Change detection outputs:

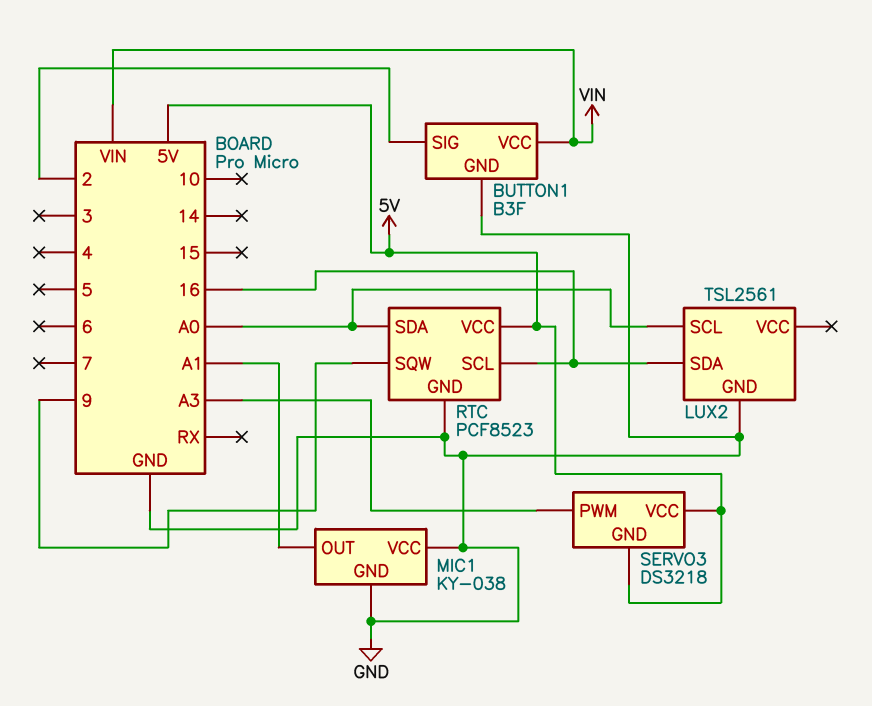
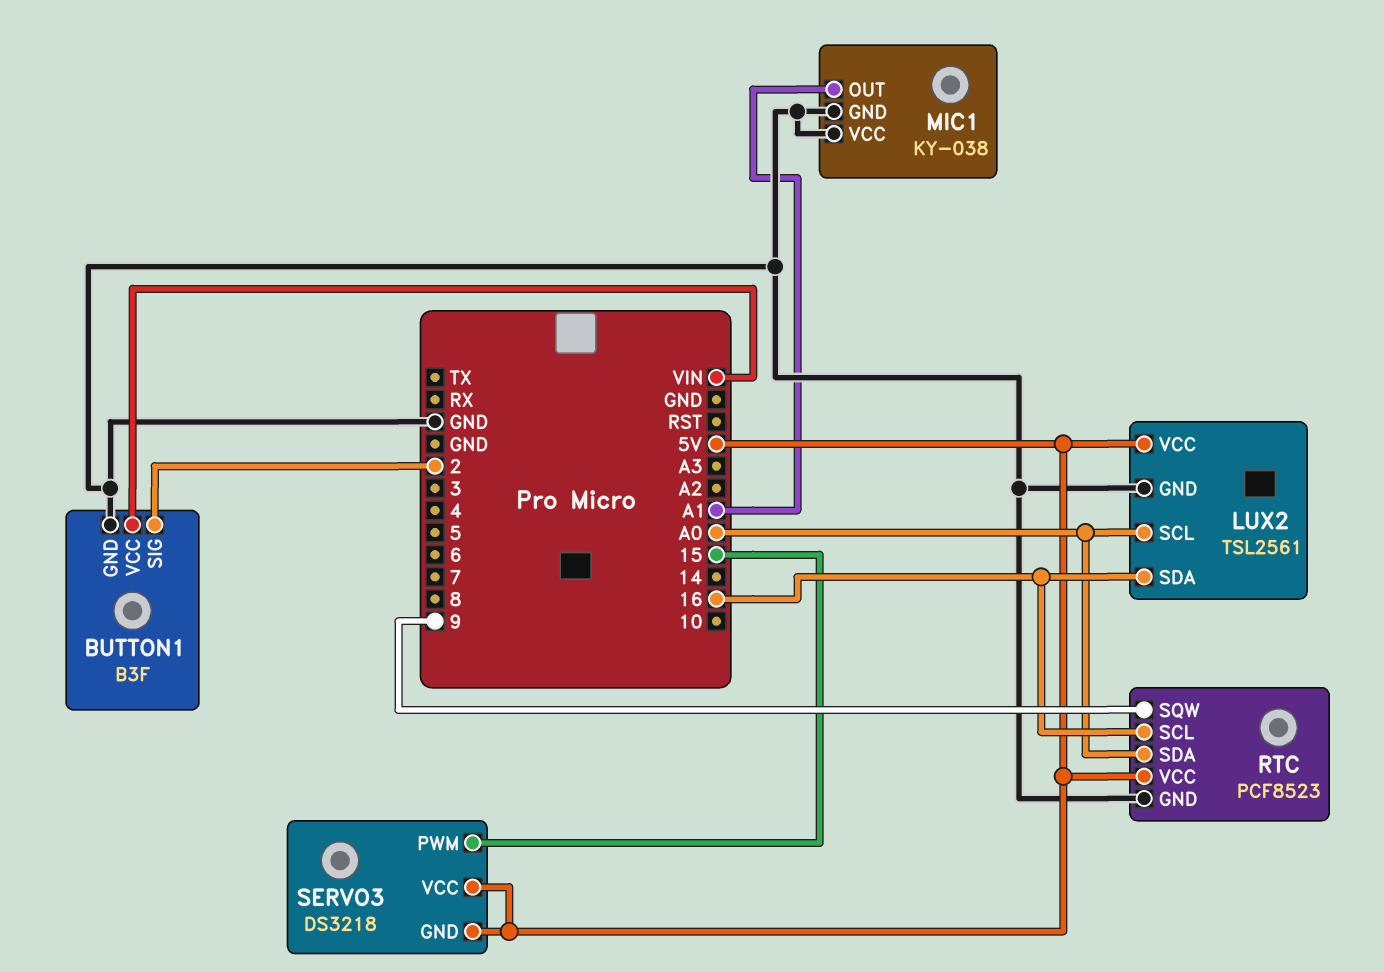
LUX2 pin VCC: none -> 5V
SERVO3 pin PWM: A3 -> 15

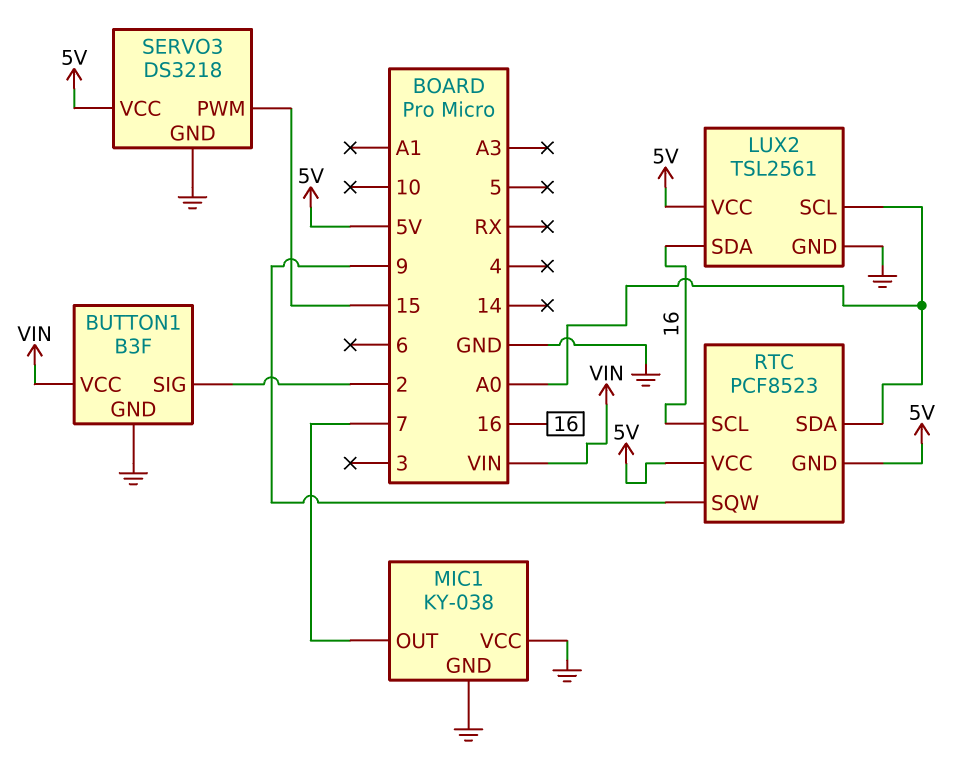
MIC1 pin OUT: A1 -> 7
RTC pin GND: GND -> 5V
SERVO3 pin GND: 5V -> GND

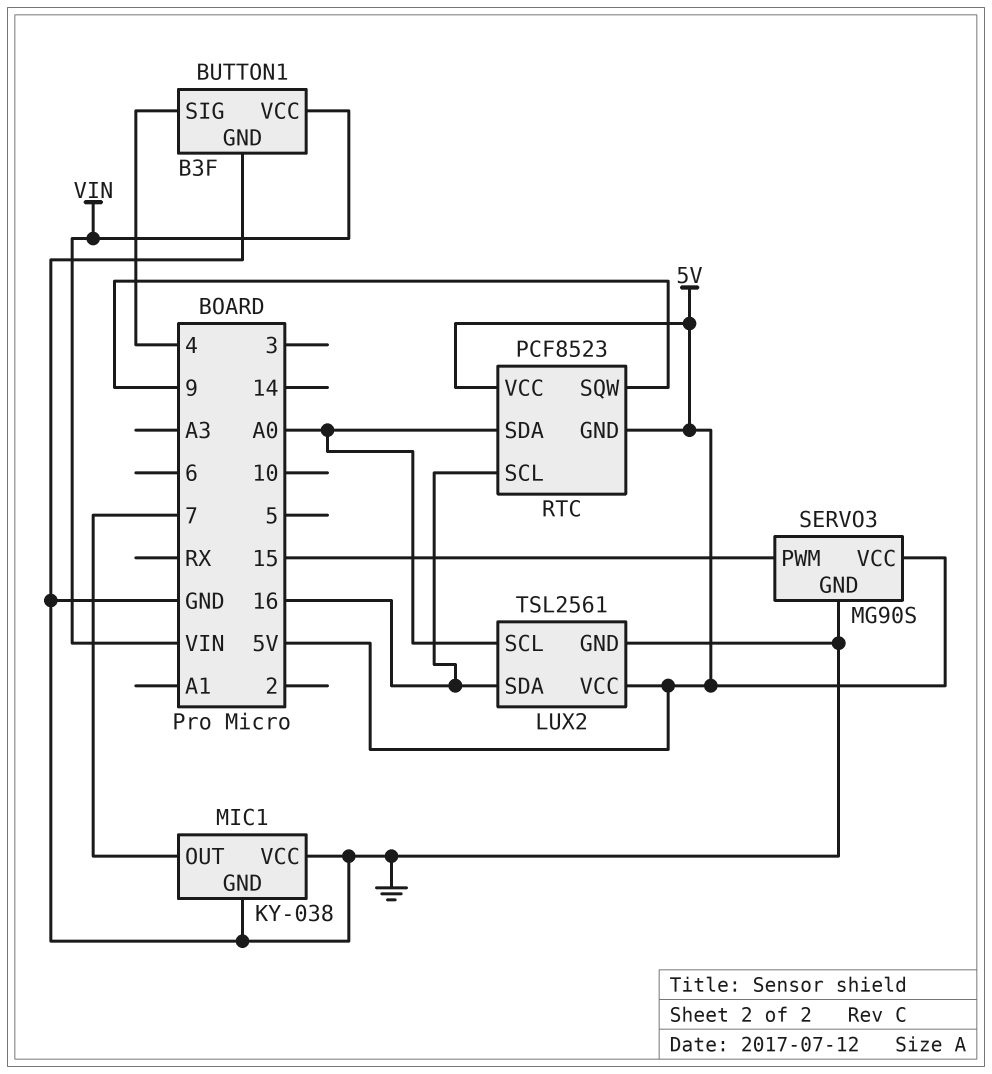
BUTTON1 pin SIG: 2 -> 4
SERVO3: DS3218 -> MG90S

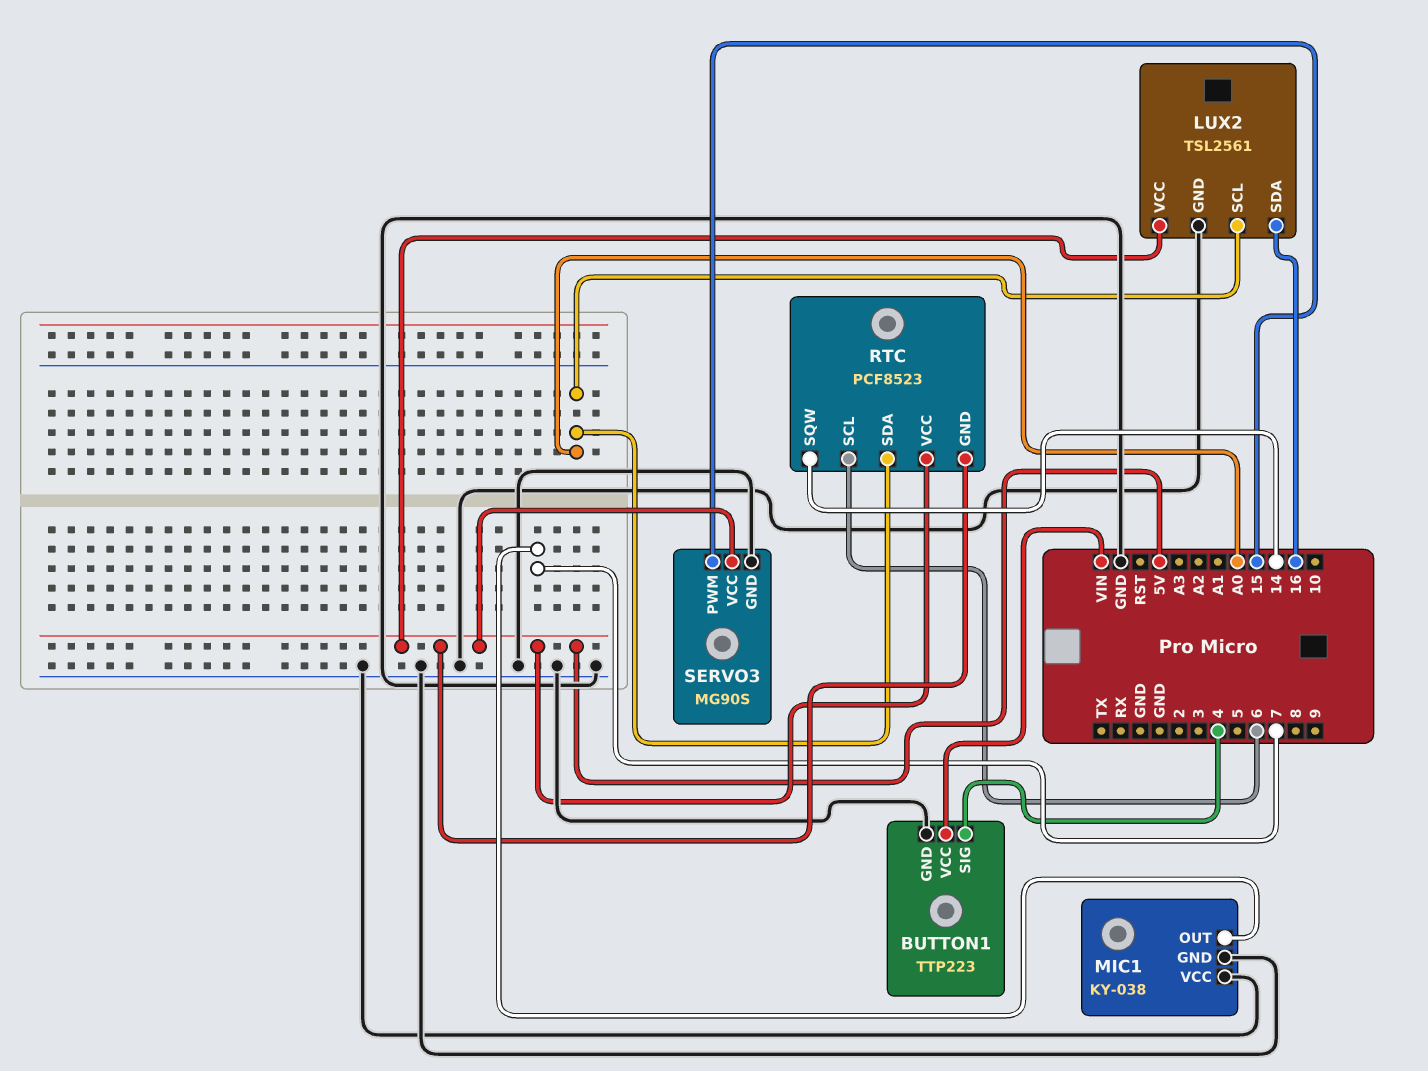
BUTTON1: B3F -> TTP223
RTC pin SCL: 16 -> 6
RTC pin SQW: 9 -> 14

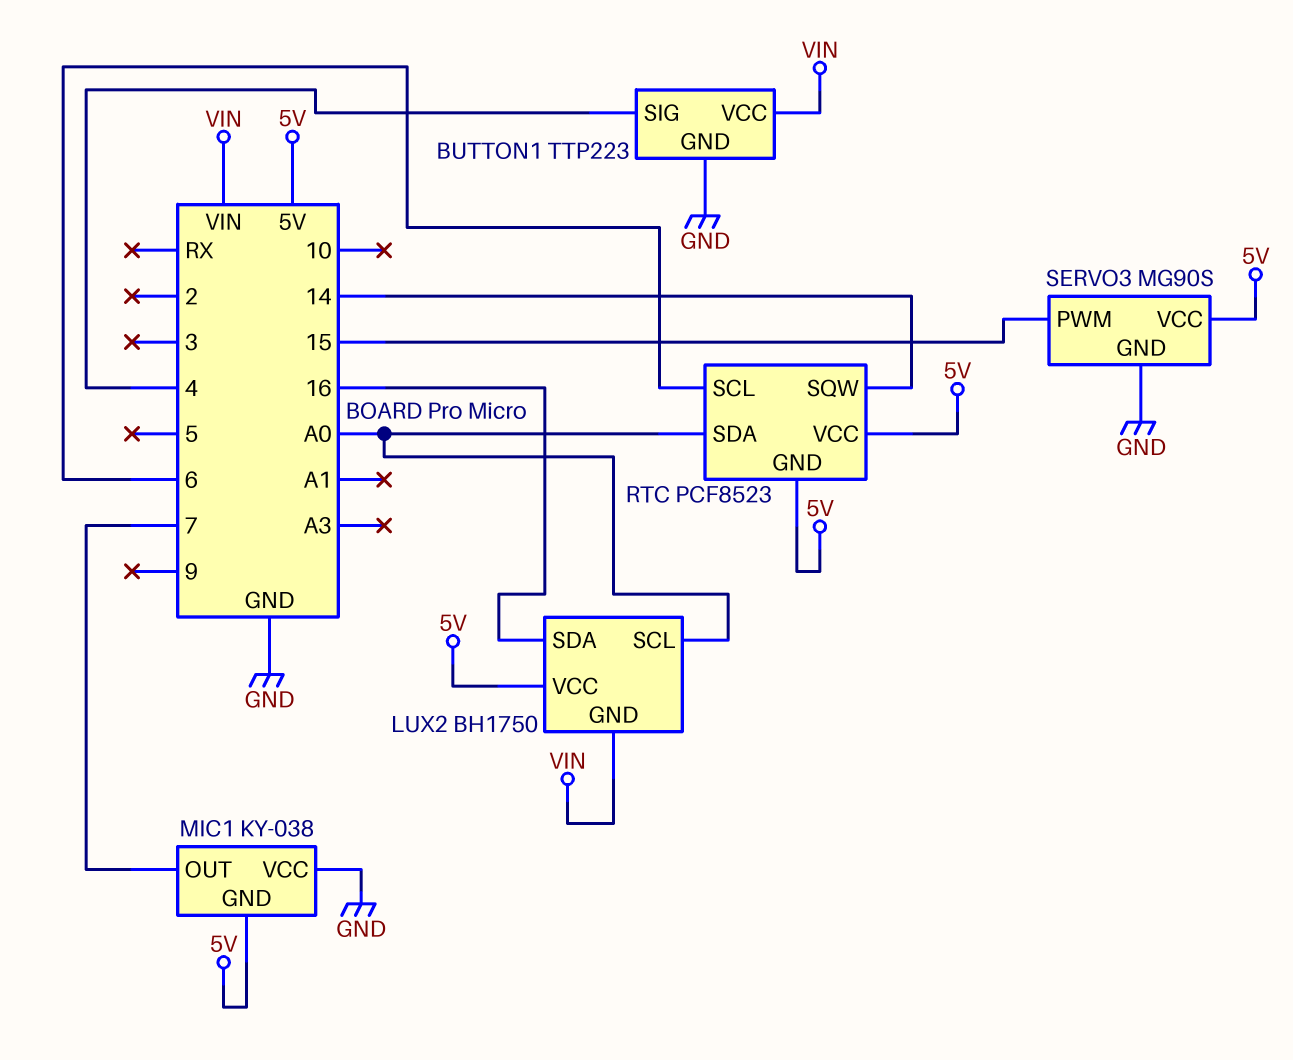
LUX2: TSL2561 -> BH1750
LUX2 pin GND: GND -> VIN
MIC1 pin GND: GND -> 5V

→ WHAT IS REQUIRED
What you give back should be exactly the lines of the entries above from the one containing "LUX2: TSL2561 -> BH1750" to the end, and nothing more.

→ YOUR SOLUTION
LUX2: TSL2561 -> BH1750
LUX2 pin GND: GND -> VIN
MIC1 pin GND: GND -> 5V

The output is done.